## [Records for processing]
━━━━

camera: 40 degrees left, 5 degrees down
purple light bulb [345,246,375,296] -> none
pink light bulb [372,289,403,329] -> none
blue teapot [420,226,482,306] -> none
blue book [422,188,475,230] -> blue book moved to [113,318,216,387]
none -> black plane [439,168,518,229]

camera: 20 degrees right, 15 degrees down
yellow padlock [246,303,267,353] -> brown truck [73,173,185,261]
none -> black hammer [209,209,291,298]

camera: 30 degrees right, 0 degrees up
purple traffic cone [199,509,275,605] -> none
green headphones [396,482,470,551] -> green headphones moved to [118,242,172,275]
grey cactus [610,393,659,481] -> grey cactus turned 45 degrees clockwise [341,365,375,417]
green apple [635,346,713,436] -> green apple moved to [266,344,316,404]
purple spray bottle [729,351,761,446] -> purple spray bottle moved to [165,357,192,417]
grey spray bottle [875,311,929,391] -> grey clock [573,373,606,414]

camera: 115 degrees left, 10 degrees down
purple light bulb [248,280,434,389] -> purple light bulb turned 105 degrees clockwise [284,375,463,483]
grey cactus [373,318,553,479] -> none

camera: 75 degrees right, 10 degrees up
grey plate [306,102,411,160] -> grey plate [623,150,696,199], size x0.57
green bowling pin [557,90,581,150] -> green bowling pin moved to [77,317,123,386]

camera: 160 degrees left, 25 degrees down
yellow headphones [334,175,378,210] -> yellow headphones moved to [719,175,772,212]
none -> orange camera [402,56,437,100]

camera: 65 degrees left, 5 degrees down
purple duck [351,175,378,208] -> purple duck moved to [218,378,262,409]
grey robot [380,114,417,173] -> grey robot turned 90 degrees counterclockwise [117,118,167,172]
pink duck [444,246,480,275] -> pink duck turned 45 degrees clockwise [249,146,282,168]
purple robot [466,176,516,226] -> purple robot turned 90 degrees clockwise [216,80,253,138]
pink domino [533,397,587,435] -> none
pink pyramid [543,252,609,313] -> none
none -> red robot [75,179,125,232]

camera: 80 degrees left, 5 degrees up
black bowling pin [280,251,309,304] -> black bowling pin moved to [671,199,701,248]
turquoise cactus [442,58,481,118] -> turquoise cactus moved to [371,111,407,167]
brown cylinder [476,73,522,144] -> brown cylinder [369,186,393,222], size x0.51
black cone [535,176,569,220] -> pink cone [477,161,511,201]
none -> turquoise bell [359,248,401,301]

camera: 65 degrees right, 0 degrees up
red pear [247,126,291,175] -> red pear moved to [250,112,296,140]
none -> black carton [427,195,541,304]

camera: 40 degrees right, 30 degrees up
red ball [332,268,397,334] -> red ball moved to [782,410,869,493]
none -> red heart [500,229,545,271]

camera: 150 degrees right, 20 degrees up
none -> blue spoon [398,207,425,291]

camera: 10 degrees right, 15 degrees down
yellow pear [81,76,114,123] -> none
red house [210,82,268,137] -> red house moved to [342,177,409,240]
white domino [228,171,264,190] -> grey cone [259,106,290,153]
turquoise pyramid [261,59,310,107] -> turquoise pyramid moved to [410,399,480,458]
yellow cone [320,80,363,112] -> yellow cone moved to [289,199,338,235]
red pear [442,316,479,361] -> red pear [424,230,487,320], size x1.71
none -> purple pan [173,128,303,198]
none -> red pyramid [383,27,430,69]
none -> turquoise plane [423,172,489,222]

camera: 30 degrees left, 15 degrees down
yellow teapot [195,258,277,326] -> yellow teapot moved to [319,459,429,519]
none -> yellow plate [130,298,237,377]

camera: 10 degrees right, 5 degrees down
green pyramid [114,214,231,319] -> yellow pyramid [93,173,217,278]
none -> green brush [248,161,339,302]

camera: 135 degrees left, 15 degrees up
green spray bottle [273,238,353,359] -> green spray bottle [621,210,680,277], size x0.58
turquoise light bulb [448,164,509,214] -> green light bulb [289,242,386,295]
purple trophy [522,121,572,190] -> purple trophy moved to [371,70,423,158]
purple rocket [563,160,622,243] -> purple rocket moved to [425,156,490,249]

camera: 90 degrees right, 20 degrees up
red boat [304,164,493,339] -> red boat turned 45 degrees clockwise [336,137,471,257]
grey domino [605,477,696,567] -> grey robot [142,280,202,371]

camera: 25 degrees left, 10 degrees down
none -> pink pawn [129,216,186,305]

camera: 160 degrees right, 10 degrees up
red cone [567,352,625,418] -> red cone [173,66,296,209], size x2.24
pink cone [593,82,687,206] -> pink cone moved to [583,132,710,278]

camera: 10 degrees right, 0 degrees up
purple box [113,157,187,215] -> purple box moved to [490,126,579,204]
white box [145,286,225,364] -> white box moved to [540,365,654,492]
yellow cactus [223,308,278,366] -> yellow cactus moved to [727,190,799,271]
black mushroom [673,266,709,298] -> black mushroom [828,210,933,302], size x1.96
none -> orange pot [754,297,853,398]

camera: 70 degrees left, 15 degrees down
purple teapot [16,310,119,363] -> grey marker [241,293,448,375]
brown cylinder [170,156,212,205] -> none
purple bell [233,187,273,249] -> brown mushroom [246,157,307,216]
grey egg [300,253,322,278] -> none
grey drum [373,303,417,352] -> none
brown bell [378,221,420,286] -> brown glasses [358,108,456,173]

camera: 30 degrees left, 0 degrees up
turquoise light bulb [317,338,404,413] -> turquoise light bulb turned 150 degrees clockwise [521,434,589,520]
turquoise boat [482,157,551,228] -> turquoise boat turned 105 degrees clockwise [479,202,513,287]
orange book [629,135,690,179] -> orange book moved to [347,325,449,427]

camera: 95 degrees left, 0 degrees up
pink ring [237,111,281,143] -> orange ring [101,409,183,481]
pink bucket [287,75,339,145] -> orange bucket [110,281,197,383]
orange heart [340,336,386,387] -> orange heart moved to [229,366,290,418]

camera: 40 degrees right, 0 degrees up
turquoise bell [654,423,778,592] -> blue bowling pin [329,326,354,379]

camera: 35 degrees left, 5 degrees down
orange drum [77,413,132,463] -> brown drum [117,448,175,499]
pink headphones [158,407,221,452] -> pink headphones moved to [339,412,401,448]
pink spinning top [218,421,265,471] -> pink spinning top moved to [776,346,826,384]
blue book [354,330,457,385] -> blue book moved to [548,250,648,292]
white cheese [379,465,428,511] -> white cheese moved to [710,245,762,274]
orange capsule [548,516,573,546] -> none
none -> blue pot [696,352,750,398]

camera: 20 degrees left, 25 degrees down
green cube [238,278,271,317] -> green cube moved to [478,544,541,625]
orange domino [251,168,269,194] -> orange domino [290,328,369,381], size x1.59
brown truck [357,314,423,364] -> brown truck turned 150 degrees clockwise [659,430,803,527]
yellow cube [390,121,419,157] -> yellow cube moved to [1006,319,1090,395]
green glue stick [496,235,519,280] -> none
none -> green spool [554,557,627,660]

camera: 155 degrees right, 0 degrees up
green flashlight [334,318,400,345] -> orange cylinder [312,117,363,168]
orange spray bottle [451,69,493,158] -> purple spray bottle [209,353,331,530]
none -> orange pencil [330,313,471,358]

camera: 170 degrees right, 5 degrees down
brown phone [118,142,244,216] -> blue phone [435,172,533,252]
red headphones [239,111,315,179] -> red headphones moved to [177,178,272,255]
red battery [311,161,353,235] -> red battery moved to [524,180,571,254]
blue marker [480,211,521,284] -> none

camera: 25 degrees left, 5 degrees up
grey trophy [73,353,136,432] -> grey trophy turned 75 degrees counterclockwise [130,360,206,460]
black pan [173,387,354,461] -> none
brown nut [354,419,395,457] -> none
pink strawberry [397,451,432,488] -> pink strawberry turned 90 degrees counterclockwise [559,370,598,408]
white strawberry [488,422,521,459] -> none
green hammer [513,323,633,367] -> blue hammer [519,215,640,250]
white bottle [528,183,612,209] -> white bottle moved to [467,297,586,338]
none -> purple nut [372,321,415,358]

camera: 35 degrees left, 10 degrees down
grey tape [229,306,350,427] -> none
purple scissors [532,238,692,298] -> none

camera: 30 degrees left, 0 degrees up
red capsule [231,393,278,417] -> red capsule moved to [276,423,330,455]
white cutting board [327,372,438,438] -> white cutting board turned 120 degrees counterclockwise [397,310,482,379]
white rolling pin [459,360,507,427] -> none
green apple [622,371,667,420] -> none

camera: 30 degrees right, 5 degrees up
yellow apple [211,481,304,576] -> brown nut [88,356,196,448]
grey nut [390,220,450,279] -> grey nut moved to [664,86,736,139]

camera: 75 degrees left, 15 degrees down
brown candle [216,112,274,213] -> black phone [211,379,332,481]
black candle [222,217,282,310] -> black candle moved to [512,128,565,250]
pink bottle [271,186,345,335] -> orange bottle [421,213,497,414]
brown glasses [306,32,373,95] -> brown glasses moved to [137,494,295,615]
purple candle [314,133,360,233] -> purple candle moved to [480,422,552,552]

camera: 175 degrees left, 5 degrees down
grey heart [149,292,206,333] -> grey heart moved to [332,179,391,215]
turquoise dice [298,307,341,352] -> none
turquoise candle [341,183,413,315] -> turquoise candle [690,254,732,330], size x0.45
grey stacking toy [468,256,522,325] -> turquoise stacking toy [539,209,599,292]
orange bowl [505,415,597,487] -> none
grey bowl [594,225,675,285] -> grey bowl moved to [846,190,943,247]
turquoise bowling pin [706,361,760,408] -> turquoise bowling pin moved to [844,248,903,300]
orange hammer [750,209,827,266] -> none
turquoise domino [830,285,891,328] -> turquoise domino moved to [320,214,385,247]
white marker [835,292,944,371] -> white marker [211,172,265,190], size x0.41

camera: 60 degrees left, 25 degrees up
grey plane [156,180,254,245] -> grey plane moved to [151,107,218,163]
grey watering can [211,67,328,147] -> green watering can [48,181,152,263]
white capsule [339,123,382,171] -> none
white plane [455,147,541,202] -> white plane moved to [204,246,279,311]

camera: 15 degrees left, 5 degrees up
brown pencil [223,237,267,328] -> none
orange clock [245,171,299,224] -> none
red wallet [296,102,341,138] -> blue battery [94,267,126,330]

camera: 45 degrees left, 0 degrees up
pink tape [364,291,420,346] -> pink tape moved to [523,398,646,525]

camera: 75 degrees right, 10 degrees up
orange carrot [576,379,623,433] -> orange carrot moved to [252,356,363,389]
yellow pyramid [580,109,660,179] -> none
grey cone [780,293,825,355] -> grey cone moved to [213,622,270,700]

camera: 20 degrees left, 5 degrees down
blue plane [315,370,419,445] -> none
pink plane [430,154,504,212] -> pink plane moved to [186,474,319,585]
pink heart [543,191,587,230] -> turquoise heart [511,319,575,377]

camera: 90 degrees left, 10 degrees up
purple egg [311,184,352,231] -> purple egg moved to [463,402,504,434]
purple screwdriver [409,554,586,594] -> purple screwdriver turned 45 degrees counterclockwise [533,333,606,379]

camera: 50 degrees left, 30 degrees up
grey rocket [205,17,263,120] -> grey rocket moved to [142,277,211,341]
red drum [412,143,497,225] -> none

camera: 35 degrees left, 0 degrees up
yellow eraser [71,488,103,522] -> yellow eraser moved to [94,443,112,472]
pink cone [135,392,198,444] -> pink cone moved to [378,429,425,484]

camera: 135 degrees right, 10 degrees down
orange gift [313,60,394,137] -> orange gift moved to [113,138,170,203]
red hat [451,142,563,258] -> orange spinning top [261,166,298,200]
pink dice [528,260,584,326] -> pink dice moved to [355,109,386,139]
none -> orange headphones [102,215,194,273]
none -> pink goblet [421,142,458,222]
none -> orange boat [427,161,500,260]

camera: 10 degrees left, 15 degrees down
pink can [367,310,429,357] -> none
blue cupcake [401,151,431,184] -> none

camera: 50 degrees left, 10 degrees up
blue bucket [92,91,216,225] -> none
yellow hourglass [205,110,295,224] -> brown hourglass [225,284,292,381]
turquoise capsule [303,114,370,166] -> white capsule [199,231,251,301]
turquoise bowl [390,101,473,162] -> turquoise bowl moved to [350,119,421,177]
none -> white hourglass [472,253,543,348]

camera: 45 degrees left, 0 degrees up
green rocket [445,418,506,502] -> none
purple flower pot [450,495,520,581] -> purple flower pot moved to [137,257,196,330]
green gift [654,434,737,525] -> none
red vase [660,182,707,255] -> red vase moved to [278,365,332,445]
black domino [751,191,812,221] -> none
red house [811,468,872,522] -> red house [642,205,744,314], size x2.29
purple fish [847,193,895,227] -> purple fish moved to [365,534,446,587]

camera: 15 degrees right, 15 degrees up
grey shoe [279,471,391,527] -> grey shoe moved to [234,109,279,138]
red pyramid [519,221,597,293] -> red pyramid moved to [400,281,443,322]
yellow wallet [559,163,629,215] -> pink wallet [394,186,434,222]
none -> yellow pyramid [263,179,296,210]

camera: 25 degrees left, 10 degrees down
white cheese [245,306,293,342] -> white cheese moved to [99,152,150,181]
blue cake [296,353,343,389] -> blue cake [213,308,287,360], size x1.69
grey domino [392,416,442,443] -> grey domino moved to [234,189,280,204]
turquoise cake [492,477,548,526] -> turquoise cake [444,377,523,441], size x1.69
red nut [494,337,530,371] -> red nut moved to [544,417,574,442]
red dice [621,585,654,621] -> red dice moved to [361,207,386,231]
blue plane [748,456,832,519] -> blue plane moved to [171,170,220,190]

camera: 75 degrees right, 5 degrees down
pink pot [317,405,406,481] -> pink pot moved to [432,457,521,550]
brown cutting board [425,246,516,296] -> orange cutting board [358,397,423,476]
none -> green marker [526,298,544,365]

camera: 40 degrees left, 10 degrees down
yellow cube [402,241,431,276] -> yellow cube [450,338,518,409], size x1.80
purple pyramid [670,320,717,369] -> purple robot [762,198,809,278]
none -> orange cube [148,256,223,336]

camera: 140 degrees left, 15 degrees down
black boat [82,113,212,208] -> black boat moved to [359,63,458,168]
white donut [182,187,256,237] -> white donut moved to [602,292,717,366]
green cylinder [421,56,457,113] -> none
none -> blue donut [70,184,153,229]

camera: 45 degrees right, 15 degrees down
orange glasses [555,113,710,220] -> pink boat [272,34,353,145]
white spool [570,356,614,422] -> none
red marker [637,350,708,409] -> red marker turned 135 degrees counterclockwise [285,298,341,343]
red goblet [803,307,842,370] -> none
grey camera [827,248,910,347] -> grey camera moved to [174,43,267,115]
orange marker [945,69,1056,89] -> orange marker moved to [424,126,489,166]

━━━━

In the entries above, find the line with "camera: 50 degrees left, 10 degrees up" and the line with "grey shoe [279,471,391,527]", then restate word for word both of them and every line between, with nothing more.

## [Solution to this exercise]
camera: 50 degrees left, 10 degrees up
blue bucket [92,91,216,225] -> none
yellow hourglass [205,110,295,224] -> brown hourglass [225,284,292,381]
turquoise capsule [303,114,370,166] -> white capsule [199,231,251,301]
turquoise bowl [390,101,473,162] -> turquoise bowl moved to [350,119,421,177]
none -> white hourglass [472,253,543,348]

camera: 45 degrees left, 0 degrees up
green rocket [445,418,506,502] -> none
purple flower pot [450,495,520,581] -> purple flower pot moved to [137,257,196,330]
green gift [654,434,737,525] -> none
red vase [660,182,707,255] -> red vase moved to [278,365,332,445]
black domino [751,191,812,221] -> none
red house [811,468,872,522] -> red house [642,205,744,314], size x2.29
purple fish [847,193,895,227] -> purple fish moved to [365,534,446,587]

camera: 15 degrees right, 15 degrees up
grey shoe [279,471,391,527] -> grey shoe moved to [234,109,279,138]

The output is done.